*Problem to solve*:
Pictures stay out. Extract the lines below from the first one through the line with "(396, 228) = (493, 415): none", both included.

_ _ _ _

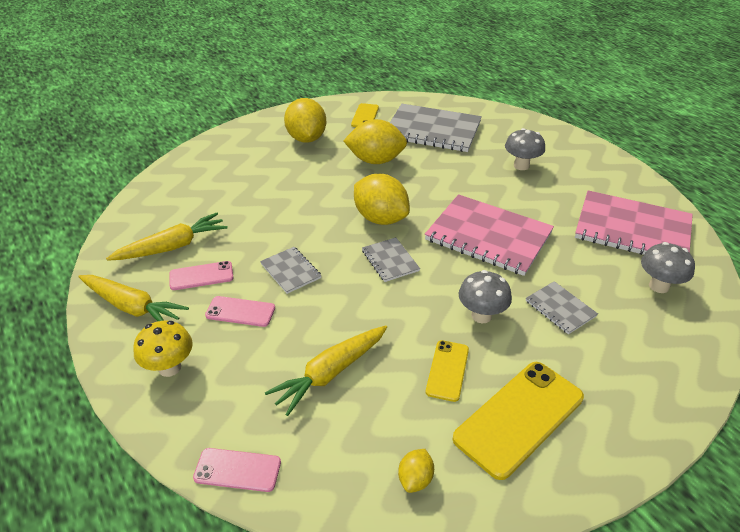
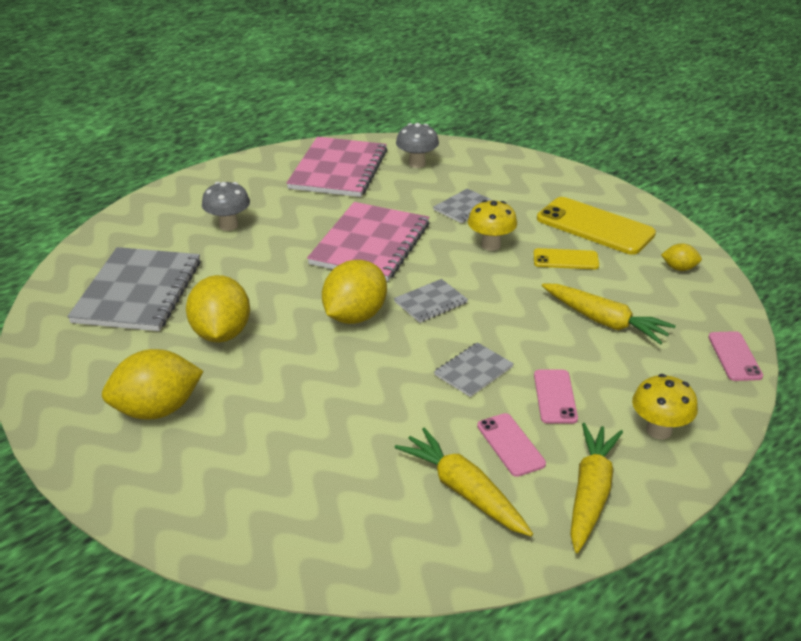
camera: 100 degrees left, 5 degrees down
(365, 116) = (88, 357): yellow phone -> none
(481, 315) = (490, 245): grey mushroom -> yellow mushroom

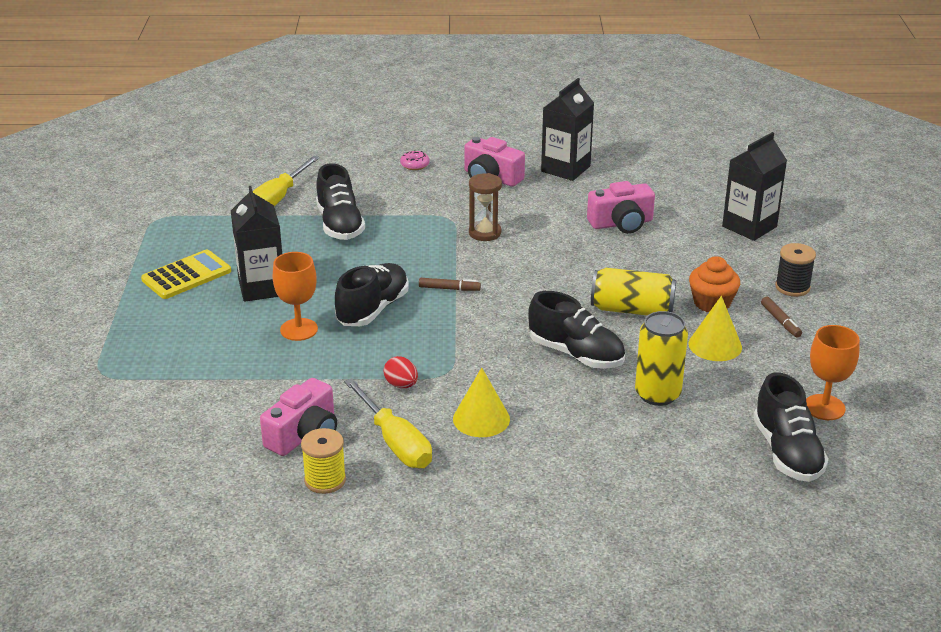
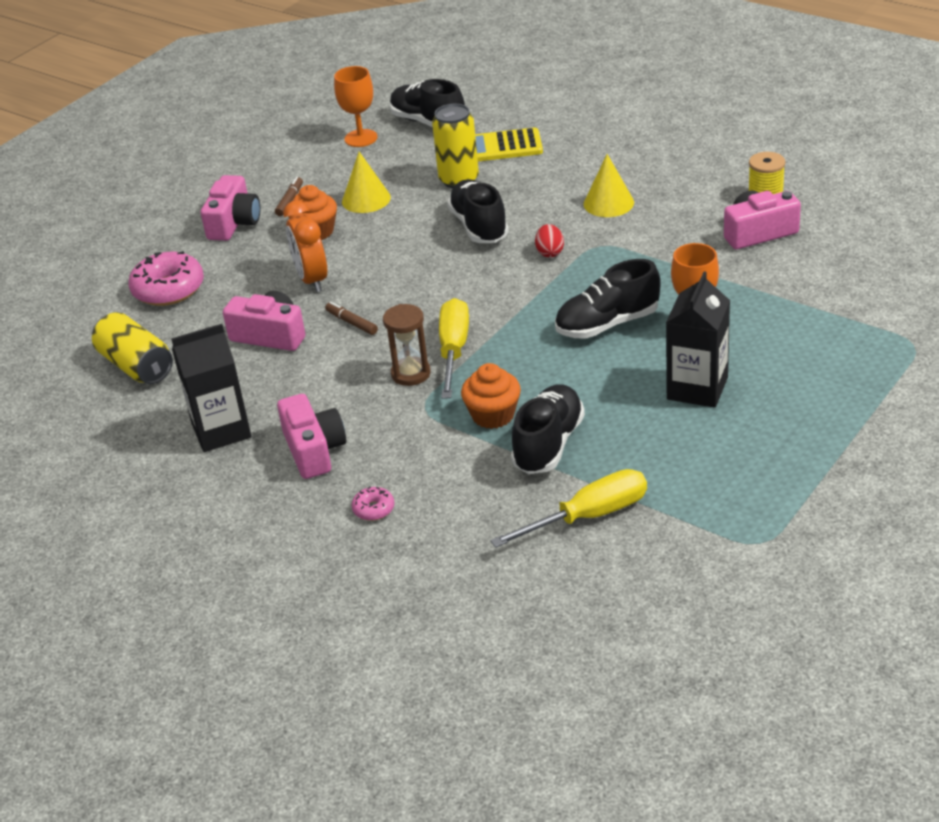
camera: 140 degrees left, 5 degrees up
(186, 275) = (770, 434): yellow calculator -> yellow calculator (503, 147)
(395, 442) = (690, 207): yellow screwdriver -> yellow screwdriver (453, 350)
(396, 228) = (493, 415): none -> orange cupcake
(401, 385) = (646, 247): red egg -> red egg (550, 252)
(449, 289) = (515, 321): brown marker -> brown marker (352, 323)
(632, 309) = (385, 247): yellow can -> yellow can (136, 366)
(652, 267) = (312, 280): none -> orange clock
(749, 226) = (168, 289): black carton -> pink donut
(787, 452) = (428, 122): black shoe -> black shoe turned 75 degrees counterclockwise
(792, 287) = (234, 223): black spool -> pink camera

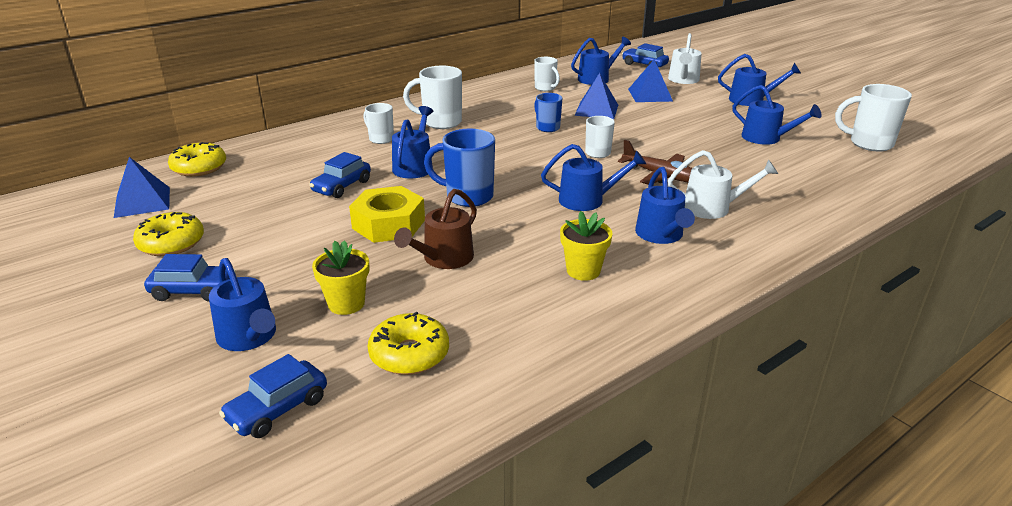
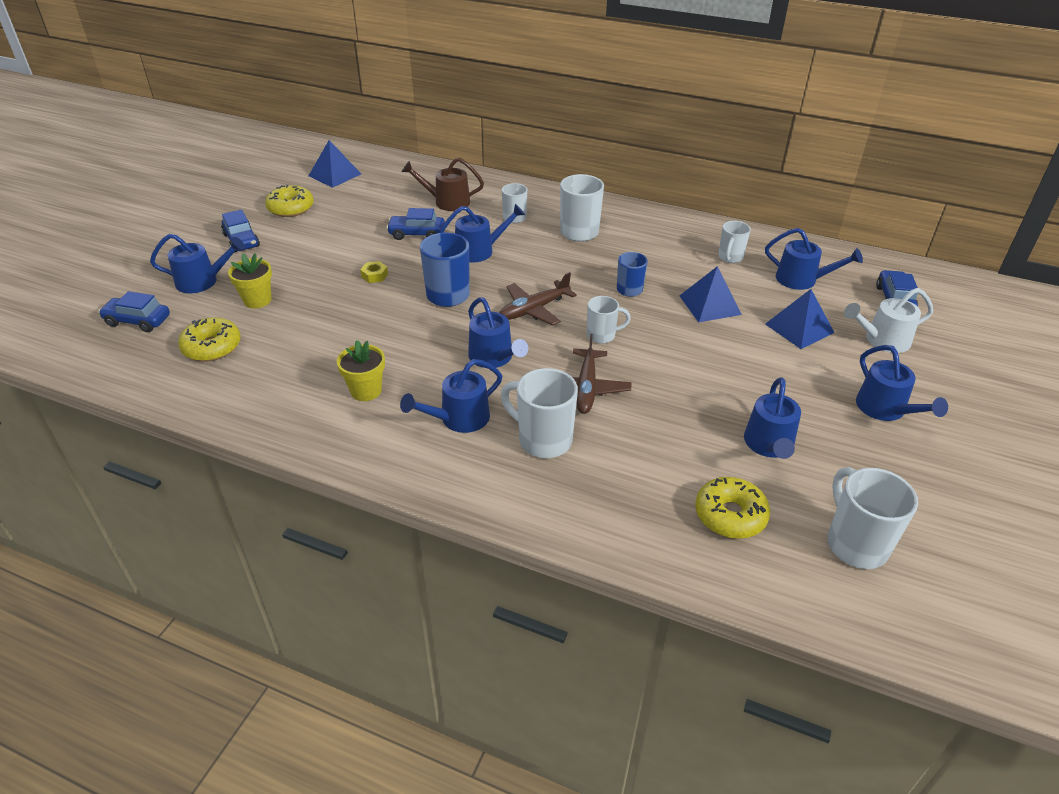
camera: 60 degrees right, 10 degrees up
(199, 168) = (397, 170): yellow donut -> yellow donut (730, 515)
(249, 337) = (202, 281): blue watering can -> blue watering can turned 120 degrees counterclockwise
(388, 224) = (374, 275): yellow nut -> yellow nut, size x0.43
(443, 259) = (340, 318): brown watering can -> brown watering can (447, 202)
(535, 167) = (534, 309): none -> brown plane
(713, 208) = (543, 440): white watering can -> white mug

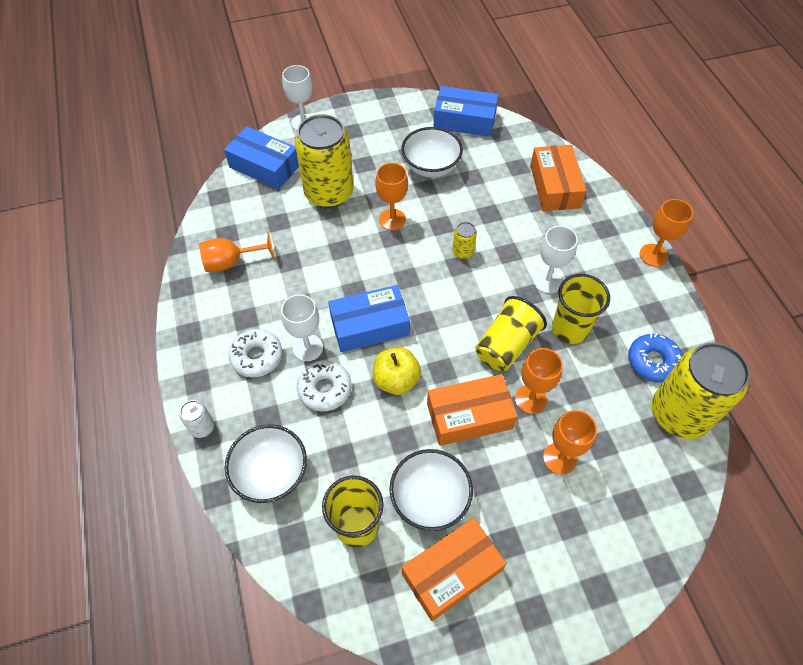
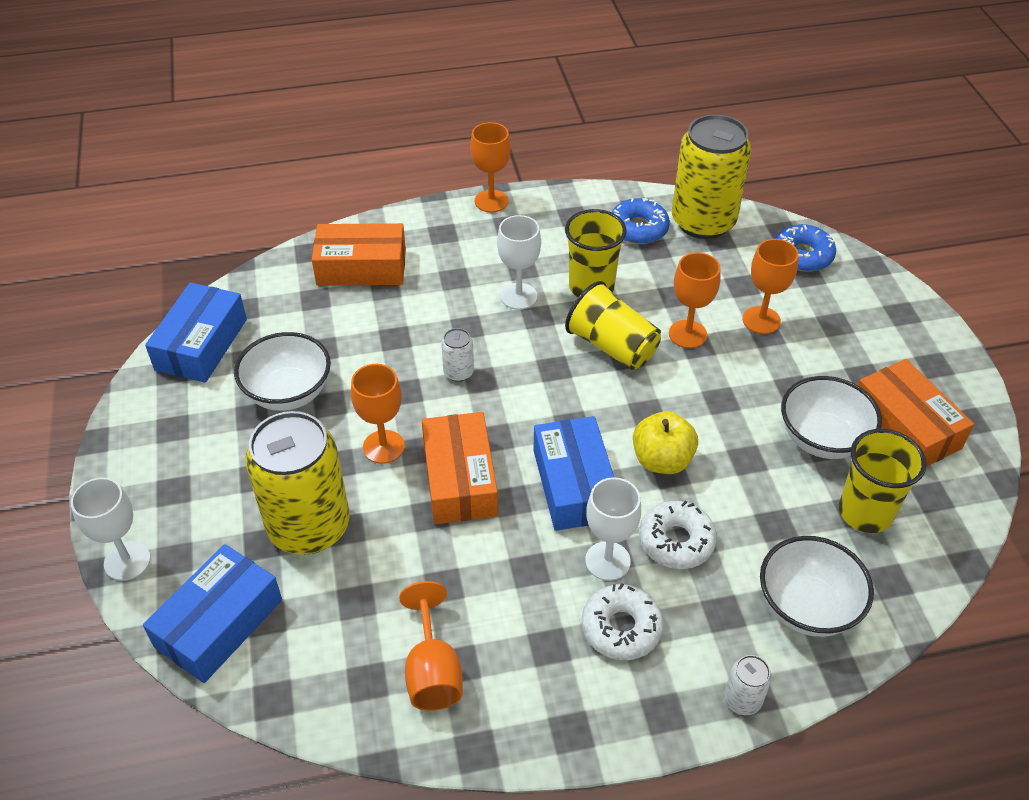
camera: 85 degrees left, 10 degrees down
(463, 252) = (458, 372): yellow can -> white can
(469, 416) = (711, 392): orange box -> orange box (459, 479)
(657, 501) = (802, 255): none -> blue donut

_ _ _ _

*Result for this exercise*:
camera: 100 degrees left, 5 degrees down
(365, 116) = (88, 357): yellow phone -> none
(481, 315) = (490, 245): grey mushroom -> yellow mushroom

camera: 140 degrees left, 5 degrees up
(186, 275) = (770, 434): yellow calculator -> yellow calculator (503, 147)
(395, 442) = (690, 207): yellow screwdriver -> yellow screwdriver (453, 350)
(396, 228) = (493, 415): none -> orange cupcake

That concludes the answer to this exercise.